* _WHAT YOU ARE ASKED TO DO_:
Using the listing below, please print exactly the lines from the one with "camera: 70 degrees right, 15 degrees up" through the one with "(539, 165) = (658, 281): white". Leave out every picture.

***

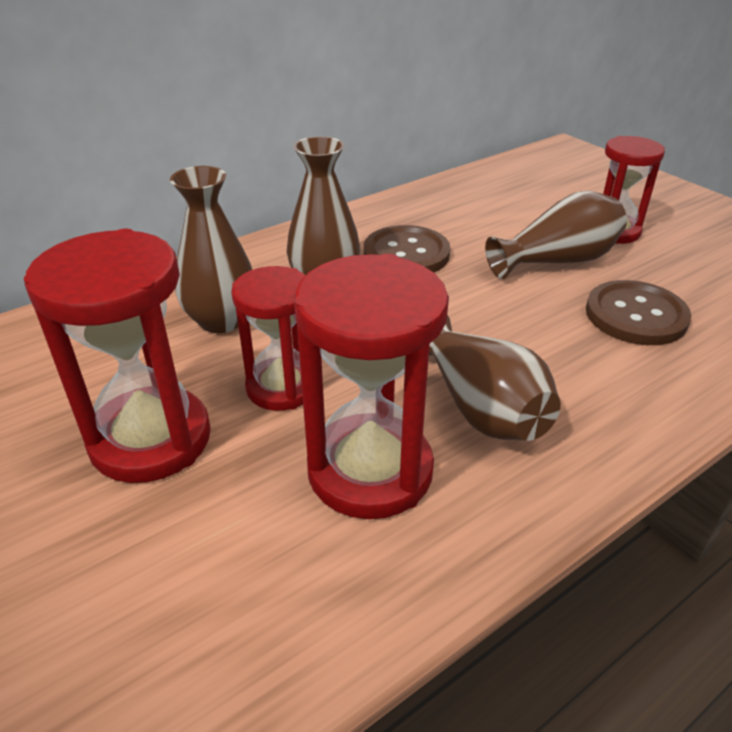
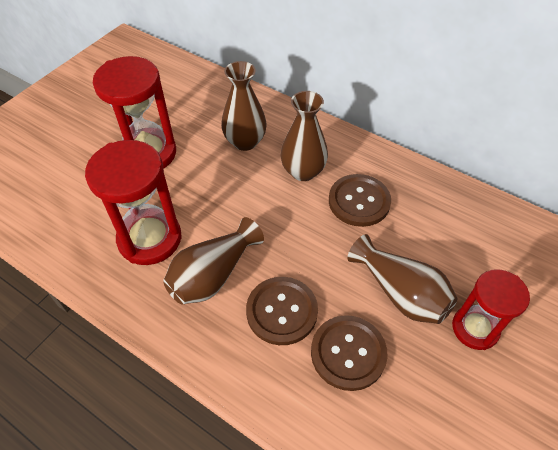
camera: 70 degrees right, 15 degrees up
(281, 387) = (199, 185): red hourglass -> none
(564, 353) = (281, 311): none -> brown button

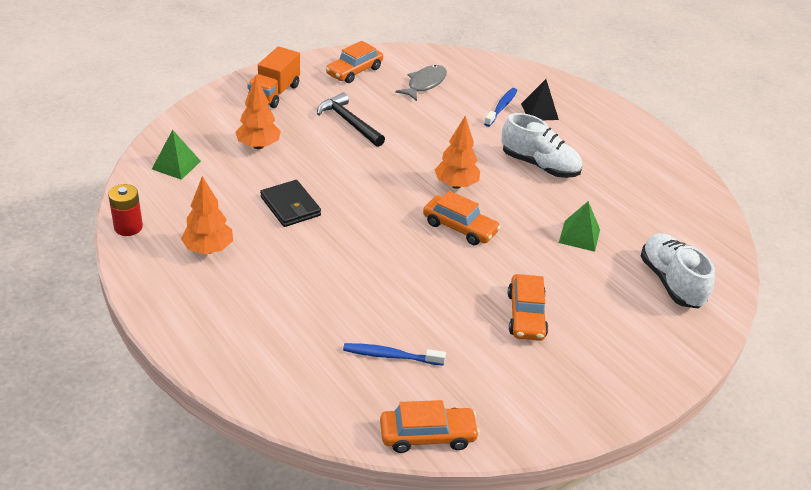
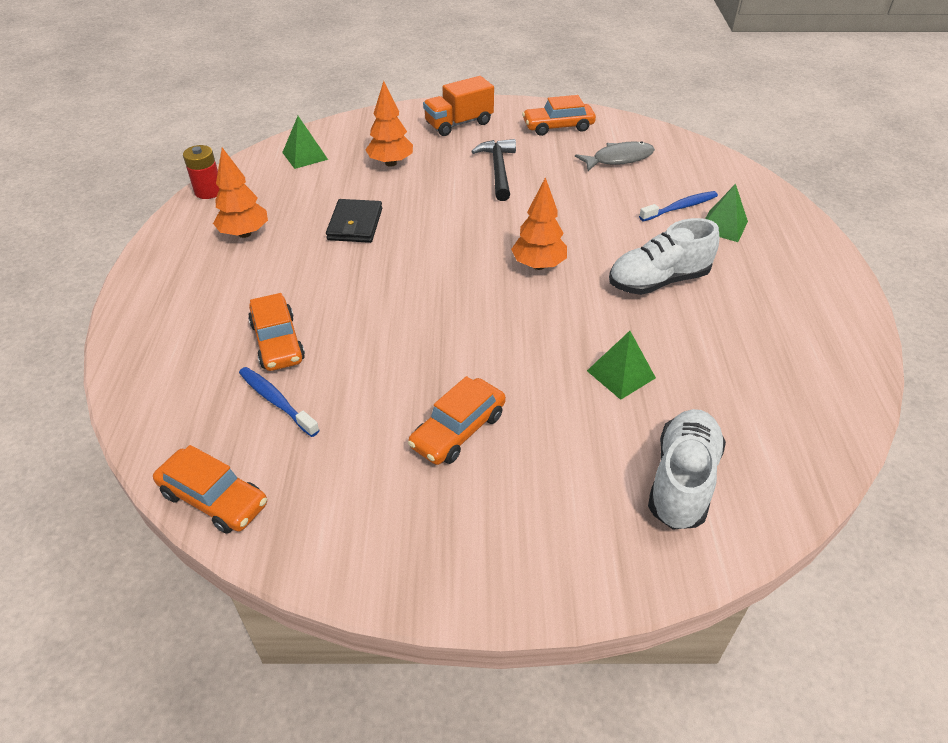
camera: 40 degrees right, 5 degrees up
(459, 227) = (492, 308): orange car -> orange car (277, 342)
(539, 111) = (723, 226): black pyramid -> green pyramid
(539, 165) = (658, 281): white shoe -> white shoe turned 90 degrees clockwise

***

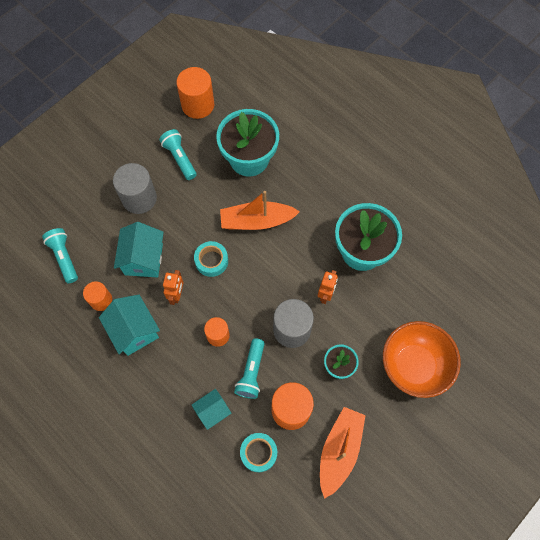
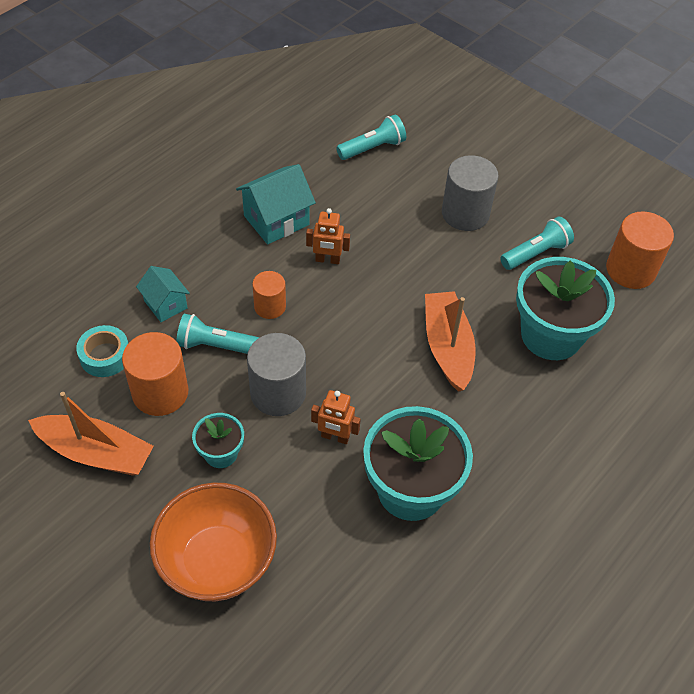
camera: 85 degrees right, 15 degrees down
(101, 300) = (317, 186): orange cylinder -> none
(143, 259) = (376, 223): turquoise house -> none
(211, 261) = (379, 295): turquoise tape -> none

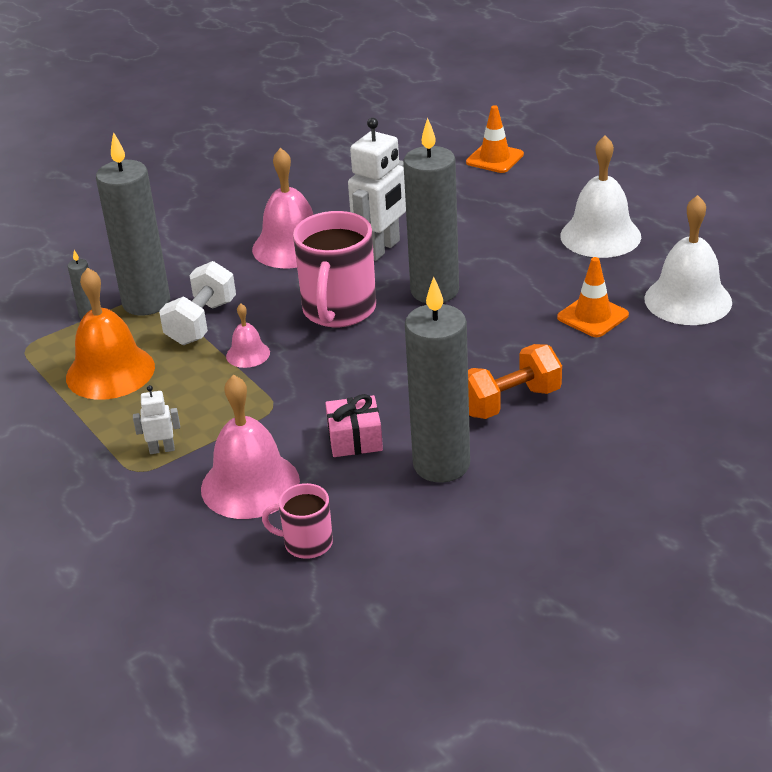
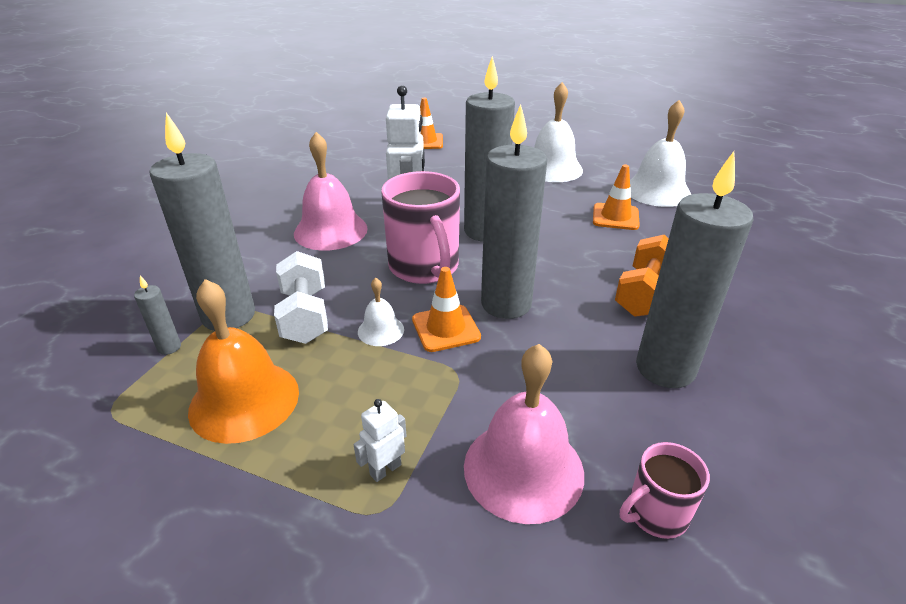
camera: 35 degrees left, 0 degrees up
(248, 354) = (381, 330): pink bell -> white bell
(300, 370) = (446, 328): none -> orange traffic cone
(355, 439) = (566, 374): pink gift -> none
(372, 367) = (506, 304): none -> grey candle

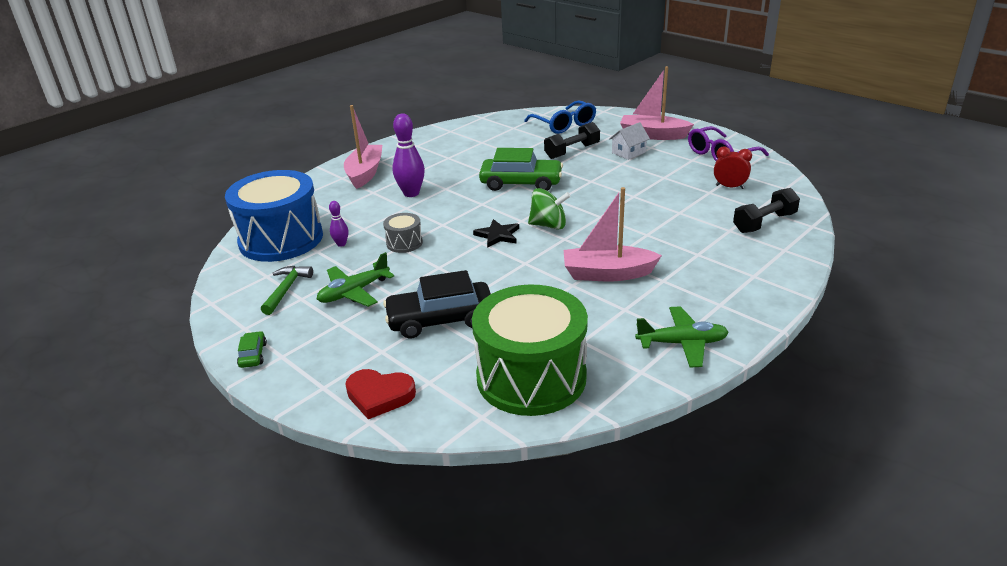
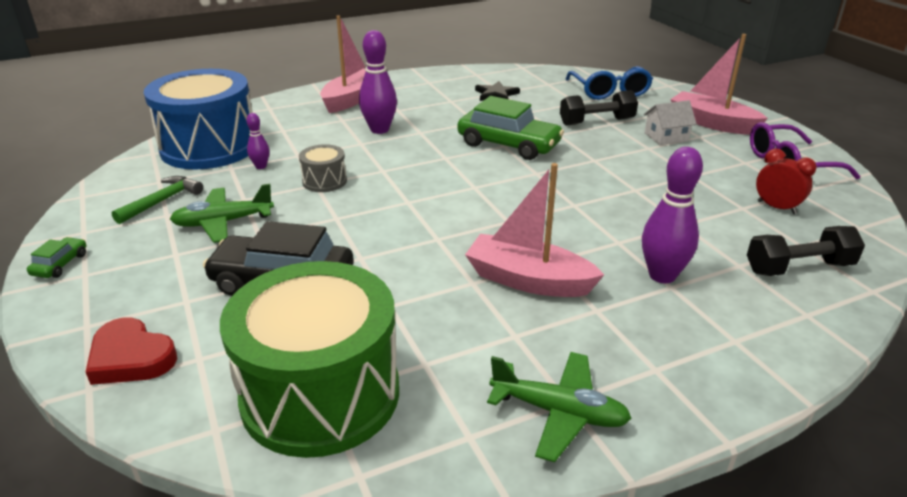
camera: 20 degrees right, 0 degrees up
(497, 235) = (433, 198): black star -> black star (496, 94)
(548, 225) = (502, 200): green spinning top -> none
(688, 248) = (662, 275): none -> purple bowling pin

***

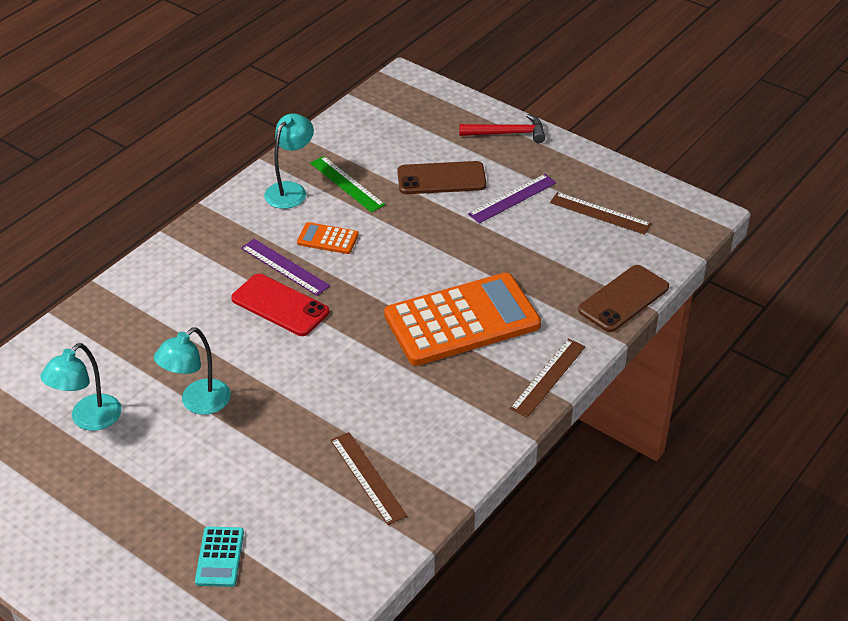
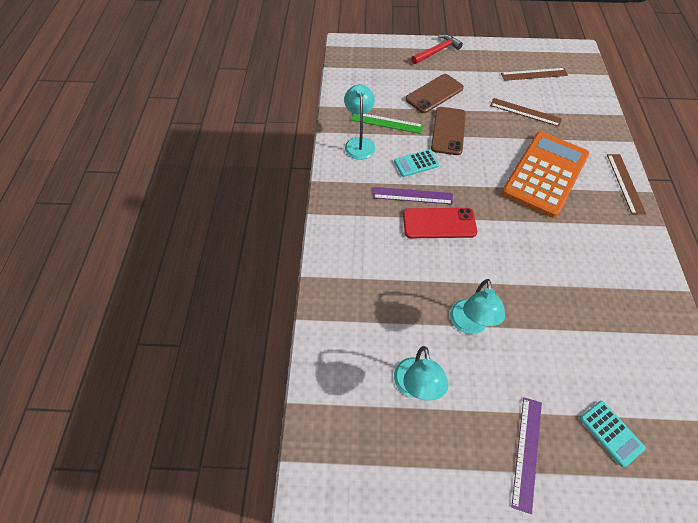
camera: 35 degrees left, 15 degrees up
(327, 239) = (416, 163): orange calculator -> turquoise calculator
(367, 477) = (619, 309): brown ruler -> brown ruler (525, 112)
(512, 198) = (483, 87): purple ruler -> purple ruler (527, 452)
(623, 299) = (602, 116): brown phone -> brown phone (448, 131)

***

* _OUTPUT BELOW_:
camera: 70 degrees right, 15 degrees up
(281, 387) = (199, 185): red hourglass -> none
(564, 353) = (281, 311): none -> brown button

camera: 40 degrees right, 5 degrees up
(459, 227) = (492, 308): orange car -> orange car (277, 342)
(539, 111) = (723, 226): black pyramid -> green pyramid
(539, 165) = (658, 281): white shoe -> white shoe turned 90 degrees clockwise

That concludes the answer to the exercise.